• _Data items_
BEGIN

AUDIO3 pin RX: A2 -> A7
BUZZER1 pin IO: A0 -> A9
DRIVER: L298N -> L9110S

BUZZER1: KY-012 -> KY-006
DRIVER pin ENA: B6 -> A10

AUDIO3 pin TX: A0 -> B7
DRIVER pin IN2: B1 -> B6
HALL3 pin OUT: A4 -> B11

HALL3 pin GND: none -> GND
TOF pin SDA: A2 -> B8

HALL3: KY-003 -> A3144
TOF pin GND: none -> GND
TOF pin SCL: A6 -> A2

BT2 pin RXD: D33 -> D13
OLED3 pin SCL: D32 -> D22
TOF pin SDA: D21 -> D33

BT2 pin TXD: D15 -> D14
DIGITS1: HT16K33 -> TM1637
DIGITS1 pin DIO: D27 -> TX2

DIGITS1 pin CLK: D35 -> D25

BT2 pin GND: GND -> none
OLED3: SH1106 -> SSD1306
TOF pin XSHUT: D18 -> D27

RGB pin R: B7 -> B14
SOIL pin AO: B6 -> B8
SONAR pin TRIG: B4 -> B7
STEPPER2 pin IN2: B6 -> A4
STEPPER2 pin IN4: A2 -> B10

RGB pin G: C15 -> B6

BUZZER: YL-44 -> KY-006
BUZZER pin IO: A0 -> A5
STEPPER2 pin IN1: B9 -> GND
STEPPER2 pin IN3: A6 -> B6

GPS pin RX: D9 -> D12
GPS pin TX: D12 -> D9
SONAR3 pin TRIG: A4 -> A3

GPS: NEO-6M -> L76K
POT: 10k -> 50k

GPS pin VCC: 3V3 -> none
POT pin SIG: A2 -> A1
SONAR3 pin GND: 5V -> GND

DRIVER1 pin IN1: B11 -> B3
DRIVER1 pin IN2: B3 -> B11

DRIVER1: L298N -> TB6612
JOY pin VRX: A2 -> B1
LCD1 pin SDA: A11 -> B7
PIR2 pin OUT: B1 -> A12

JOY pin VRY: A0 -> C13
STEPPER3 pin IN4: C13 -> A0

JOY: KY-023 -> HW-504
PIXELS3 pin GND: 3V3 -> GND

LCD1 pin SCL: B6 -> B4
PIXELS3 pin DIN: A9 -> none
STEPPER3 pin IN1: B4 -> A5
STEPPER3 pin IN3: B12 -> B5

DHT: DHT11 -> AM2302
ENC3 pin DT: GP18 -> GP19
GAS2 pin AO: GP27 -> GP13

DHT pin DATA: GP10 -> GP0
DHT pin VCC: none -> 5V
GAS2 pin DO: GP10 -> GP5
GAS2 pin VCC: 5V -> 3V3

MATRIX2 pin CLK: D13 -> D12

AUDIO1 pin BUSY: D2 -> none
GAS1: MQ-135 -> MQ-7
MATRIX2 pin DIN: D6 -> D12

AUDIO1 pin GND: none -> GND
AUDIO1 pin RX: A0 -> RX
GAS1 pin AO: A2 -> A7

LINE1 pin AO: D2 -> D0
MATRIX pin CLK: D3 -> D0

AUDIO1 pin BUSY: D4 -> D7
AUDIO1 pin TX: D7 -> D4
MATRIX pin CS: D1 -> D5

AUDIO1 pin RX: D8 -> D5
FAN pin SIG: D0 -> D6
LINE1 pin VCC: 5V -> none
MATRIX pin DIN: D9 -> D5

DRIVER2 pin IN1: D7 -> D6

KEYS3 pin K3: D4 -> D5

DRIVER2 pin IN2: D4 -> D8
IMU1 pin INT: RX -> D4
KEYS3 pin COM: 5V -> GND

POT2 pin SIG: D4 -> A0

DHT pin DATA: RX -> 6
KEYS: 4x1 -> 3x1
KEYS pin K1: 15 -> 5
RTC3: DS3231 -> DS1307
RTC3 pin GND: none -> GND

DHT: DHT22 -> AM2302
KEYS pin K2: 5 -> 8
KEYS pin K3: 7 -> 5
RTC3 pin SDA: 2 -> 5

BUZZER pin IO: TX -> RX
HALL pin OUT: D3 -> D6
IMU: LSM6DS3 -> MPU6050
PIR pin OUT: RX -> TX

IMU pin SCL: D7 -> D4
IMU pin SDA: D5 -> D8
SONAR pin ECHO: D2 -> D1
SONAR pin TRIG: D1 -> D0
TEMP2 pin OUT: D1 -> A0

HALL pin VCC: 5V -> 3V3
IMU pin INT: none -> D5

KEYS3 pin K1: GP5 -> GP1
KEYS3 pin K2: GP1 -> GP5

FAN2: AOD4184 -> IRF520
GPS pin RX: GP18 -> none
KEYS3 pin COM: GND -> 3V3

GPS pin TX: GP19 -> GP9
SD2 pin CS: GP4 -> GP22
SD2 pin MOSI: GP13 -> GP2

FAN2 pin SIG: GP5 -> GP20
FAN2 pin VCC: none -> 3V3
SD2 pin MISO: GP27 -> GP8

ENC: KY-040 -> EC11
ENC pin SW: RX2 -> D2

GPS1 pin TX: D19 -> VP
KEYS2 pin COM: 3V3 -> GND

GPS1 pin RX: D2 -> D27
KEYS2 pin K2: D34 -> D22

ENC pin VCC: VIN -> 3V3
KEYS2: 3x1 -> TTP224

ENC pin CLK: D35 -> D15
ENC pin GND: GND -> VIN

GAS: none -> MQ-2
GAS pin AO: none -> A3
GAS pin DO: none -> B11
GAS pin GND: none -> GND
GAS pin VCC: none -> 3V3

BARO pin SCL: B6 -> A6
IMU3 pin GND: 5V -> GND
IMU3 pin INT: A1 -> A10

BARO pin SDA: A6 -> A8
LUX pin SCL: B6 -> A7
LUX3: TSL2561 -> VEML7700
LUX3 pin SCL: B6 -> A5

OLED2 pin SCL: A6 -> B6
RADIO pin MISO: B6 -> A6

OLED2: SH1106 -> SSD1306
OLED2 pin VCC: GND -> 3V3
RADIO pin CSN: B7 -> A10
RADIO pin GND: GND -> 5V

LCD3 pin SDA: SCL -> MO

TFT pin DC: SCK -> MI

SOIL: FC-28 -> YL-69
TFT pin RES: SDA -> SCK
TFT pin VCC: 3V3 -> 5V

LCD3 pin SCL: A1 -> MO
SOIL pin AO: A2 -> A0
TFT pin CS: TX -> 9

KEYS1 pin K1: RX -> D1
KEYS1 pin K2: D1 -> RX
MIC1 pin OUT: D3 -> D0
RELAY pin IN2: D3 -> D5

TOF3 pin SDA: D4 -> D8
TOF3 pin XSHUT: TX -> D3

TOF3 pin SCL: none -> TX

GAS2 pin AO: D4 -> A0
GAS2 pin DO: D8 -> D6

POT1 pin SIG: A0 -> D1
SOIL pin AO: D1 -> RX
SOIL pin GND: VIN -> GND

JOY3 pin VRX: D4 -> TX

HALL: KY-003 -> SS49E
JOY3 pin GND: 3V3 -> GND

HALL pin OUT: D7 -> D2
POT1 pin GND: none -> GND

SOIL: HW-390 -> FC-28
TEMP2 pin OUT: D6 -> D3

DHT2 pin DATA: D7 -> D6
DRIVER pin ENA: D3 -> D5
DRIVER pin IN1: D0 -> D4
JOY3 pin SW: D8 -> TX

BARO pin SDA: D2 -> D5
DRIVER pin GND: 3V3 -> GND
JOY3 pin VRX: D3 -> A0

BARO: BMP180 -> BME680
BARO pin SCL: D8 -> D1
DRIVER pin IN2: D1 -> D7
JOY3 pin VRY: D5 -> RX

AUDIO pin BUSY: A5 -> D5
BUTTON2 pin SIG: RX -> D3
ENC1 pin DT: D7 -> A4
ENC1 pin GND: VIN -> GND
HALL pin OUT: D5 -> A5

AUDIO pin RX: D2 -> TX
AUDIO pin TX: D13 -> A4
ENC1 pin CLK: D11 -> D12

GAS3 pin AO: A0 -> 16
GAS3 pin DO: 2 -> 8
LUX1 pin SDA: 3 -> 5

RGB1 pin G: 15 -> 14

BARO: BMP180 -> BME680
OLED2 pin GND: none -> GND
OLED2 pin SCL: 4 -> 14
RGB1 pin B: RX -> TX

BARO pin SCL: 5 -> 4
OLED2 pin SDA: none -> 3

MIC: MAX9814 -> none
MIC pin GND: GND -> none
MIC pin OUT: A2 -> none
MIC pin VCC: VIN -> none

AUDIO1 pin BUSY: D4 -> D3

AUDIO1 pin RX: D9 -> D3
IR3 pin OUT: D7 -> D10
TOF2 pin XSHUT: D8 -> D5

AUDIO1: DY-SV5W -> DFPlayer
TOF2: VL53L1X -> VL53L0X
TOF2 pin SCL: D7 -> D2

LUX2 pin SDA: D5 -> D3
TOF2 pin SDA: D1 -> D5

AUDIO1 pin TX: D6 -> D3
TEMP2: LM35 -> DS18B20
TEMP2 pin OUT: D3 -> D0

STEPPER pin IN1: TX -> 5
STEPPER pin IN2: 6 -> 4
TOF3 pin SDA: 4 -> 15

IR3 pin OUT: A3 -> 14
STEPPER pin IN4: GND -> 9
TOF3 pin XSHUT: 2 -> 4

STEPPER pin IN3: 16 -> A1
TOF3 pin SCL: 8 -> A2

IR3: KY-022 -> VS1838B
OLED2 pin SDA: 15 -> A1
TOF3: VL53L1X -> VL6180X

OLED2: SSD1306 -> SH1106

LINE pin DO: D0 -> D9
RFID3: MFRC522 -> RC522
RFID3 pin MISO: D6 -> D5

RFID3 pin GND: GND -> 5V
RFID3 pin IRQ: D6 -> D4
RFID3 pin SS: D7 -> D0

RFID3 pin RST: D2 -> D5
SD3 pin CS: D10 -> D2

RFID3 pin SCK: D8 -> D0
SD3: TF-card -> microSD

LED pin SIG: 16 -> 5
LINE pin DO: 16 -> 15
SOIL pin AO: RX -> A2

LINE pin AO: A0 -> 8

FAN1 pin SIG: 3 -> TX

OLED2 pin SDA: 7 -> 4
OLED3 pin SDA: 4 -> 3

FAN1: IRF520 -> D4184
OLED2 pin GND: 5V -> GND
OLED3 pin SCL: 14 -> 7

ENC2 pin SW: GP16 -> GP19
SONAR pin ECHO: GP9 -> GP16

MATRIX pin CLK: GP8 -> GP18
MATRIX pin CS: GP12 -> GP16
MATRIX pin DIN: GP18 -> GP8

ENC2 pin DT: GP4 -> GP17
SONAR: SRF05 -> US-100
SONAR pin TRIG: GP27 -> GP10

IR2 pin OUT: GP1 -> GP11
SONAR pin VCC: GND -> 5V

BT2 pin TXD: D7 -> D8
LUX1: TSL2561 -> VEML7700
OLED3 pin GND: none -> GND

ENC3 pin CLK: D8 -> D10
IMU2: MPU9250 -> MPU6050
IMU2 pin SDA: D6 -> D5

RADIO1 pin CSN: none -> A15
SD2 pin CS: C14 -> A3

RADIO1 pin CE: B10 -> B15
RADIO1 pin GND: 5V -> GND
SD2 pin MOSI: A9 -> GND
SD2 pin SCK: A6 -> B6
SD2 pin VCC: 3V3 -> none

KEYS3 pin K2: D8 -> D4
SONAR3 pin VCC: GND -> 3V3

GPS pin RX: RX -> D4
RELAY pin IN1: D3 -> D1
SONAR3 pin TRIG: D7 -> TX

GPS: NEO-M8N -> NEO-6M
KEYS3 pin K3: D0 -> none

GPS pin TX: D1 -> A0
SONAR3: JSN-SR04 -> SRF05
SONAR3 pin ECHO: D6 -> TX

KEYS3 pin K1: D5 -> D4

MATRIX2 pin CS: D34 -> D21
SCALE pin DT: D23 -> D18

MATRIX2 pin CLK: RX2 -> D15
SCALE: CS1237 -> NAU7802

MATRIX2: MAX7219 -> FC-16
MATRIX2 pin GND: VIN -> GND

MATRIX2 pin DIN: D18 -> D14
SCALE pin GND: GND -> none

END

• _Instructions for the task_
Copy the stretch of the records above that runs from the line with "KEYS3 pin COM: GND -> 3V3" through the line with "DRIVER pin ENA: D3 -> D5". Both end lines belong in the copy, and nothing else does.

• _Reply_
KEYS3 pin COM: GND -> 3V3

GPS pin TX: GP19 -> GP9
SD2 pin CS: GP4 -> GP22
SD2 pin MOSI: GP13 -> GP2

FAN2 pin SIG: GP5 -> GP20
FAN2 pin VCC: none -> 3V3
SD2 pin MISO: GP27 -> GP8

ENC: KY-040 -> EC11
ENC pin SW: RX2 -> D2

GPS1 pin TX: D19 -> VP
KEYS2 pin COM: 3V3 -> GND

GPS1 pin RX: D2 -> D27
KEYS2 pin K2: D34 -> D22

ENC pin VCC: VIN -> 3V3
KEYS2: 3x1 -> TTP224

ENC pin CLK: D35 -> D15
ENC pin GND: GND -> VIN

GAS: none -> MQ-2
GAS pin AO: none -> A3
GAS pin DO: none -> B11
GAS pin GND: none -> GND
GAS pin VCC: none -> 3V3

BARO pin SCL: B6 -> A6
IMU3 pin GND: 5V -> GND
IMU3 pin INT: A1 -> A10

BARO pin SDA: A6 -> A8
LUX pin SCL: B6 -> A7
LUX3: TSL2561 -> VEML7700
LUX3 pin SCL: B6 -> A5

OLED2 pin SCL: A6 -> B6
RADIO pin MISO: B6 -> A6

OLED2: SH1106 -> SSD1306
OLED2 pin VCC: GND -> 3V3
RADIO pin CSN: B7 -> A10
RADIO pin GND: GND -> 5V

LCD3 pin SDA: SCL -> MO

TFT pin DC: SCK -> MI

SOIL: FC-28 -> YL-69
TFT pin RES: SDA -> SCK
TFT pin VCC: 3V3 -> 5V

LCD3 pin SCL: A1 -> MO
SOIL pin AO: A2 -> A0
TFT pin CS: TX -> 9

KEYS1 pin K1: RX -> D1
KEYS1 pin K2: D1 -> RX
MIC1 pin OUT: D3 -> D0
RELAY pin IN2: D3 -> D5

TOF3 pin SDA: D4 -> D8
TOF3 pin XSHUT: TX -> D3

TOF3 pin SCL: none -> TX

GAS2 pin AO: D4 -> A0
GAS2 pin DO: D8 -> D6

POT1 pin SIG: A0 -> D1
SOIL pin AO: D1 -> RX
SOIL pin GND: VIN -> GND

JOY3 pin VRX: D4 -> TX

HALL: KY-003 -> SS49E
JOY3 pin GND: 3V3 -> GND

HALL pin OUT: D7 -> D2
POT1 pin GND: none -> GND

SOIL: HW-390 -> FC-28
TEMP2 pin OUT: D6 -> D3

DHT2 pin DATA: D7 -> D6
DRIVER pin ENA: D3 -> D5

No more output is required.